_Records supplied:_

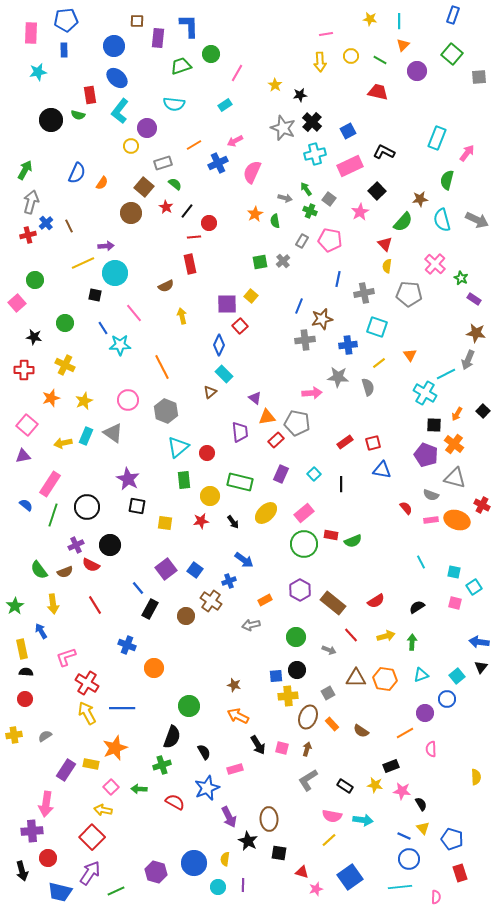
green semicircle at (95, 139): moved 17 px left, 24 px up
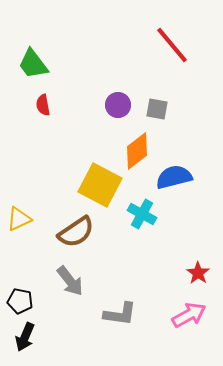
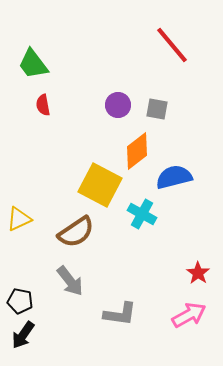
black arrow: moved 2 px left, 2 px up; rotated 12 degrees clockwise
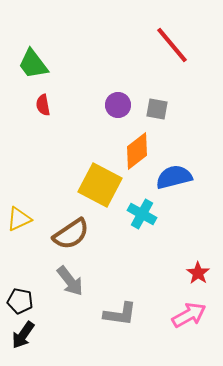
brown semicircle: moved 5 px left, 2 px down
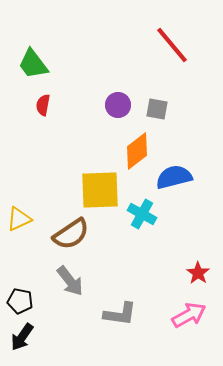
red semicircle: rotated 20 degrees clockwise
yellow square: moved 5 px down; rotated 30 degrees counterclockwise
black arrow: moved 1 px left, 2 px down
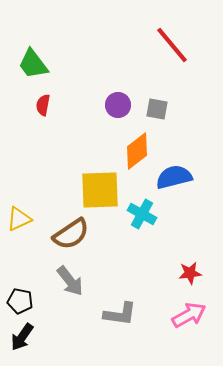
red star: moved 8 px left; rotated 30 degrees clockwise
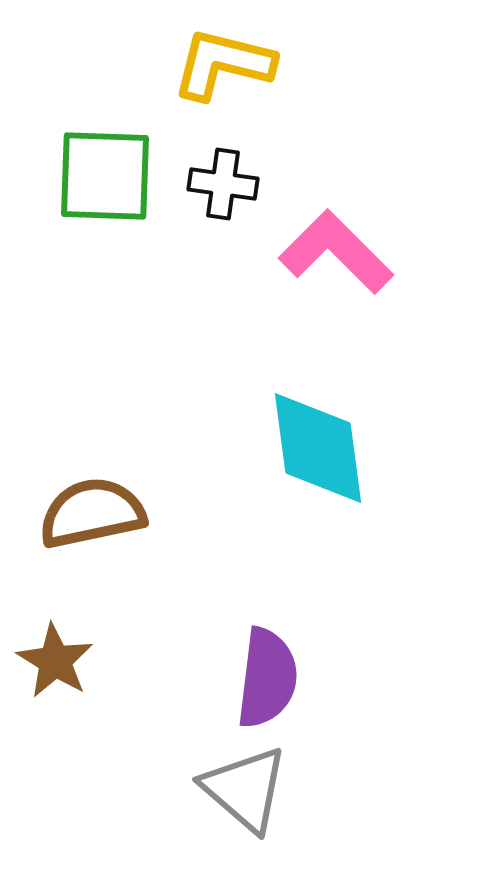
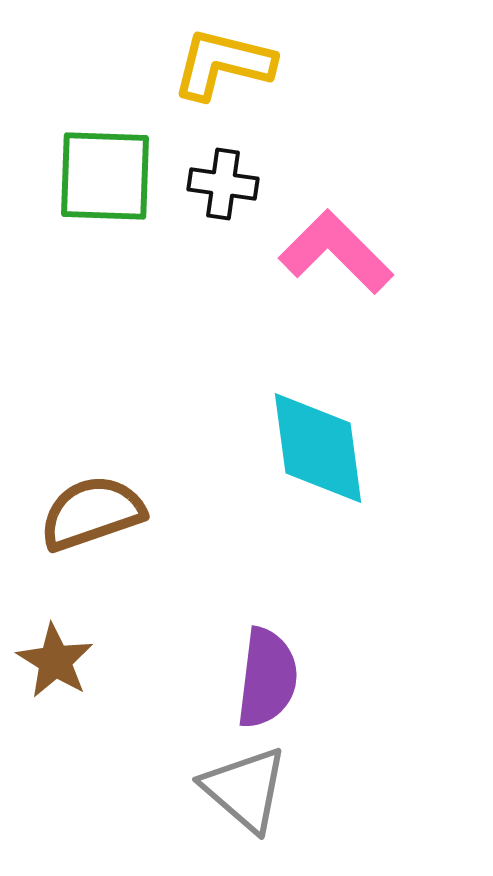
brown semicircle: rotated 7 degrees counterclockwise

==

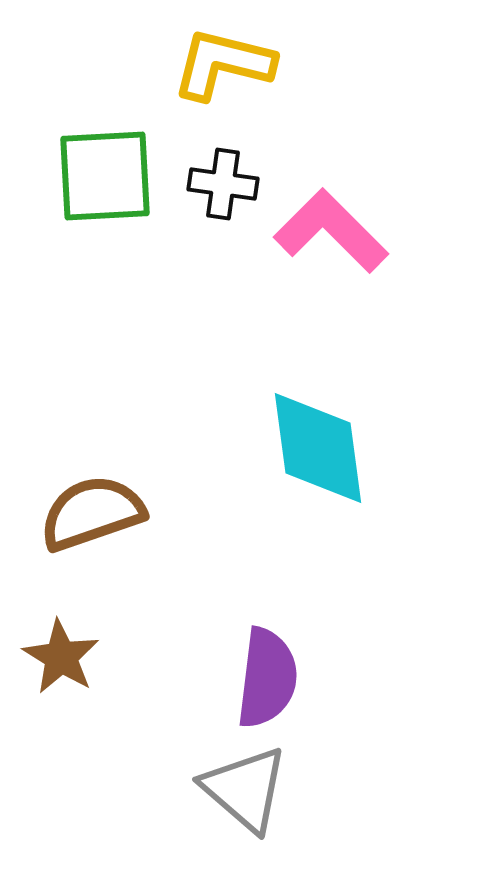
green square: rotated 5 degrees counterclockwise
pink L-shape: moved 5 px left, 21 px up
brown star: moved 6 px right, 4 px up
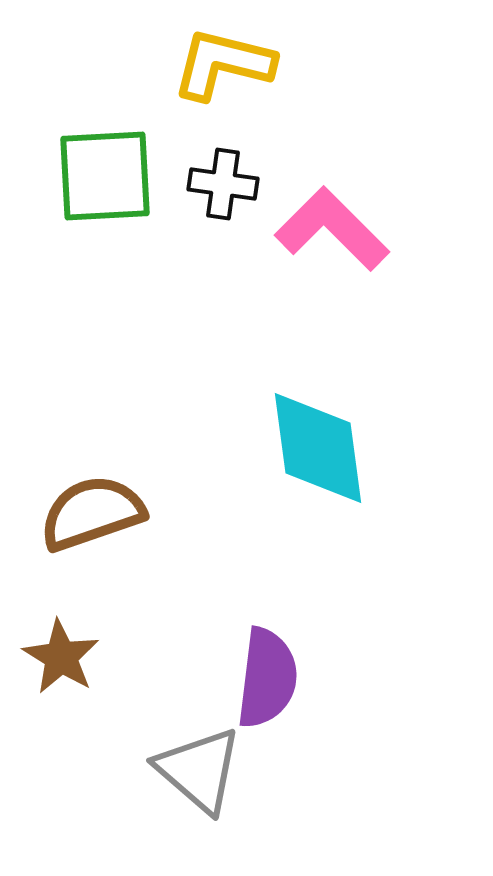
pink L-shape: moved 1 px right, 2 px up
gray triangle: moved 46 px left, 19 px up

==

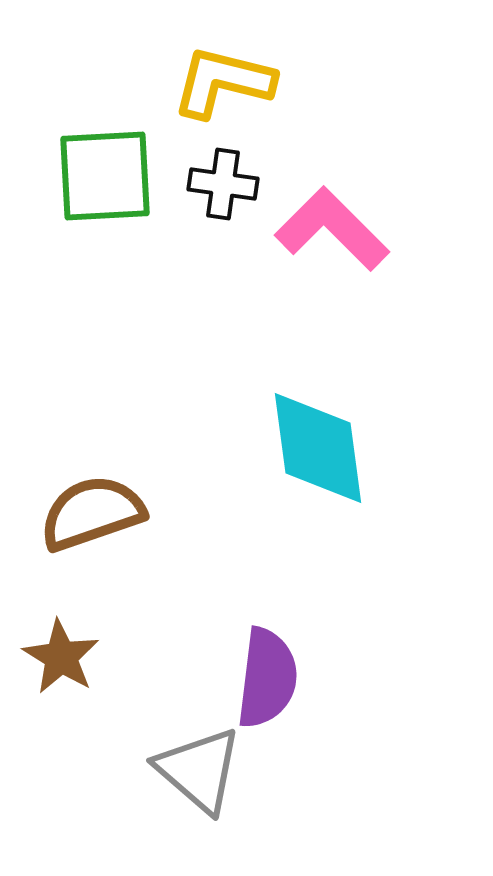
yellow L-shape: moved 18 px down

_Problem statement:_
Copy the lines of the records above exactly, starting with the line that contains "green semicircle at" and going on through the line that contains "red star: moved". Leave the pictures out.

_Response:_
green semicircle at (95, 139): moved 17 px left, 24 px up
black arrow: moved 2 px left, 2 px up; rotated 12 degrees clockwise
brown semicircle: moved 5 px left, 2 px down
red semicircle: rotated 20 degrees clockwise
yellow square: moved 5 px down; rotated 30 degrees counterclockwise
black arrow: moved 1 px left, 2 px down
red star: moved 8 px left; rotated 30 degrees clockwise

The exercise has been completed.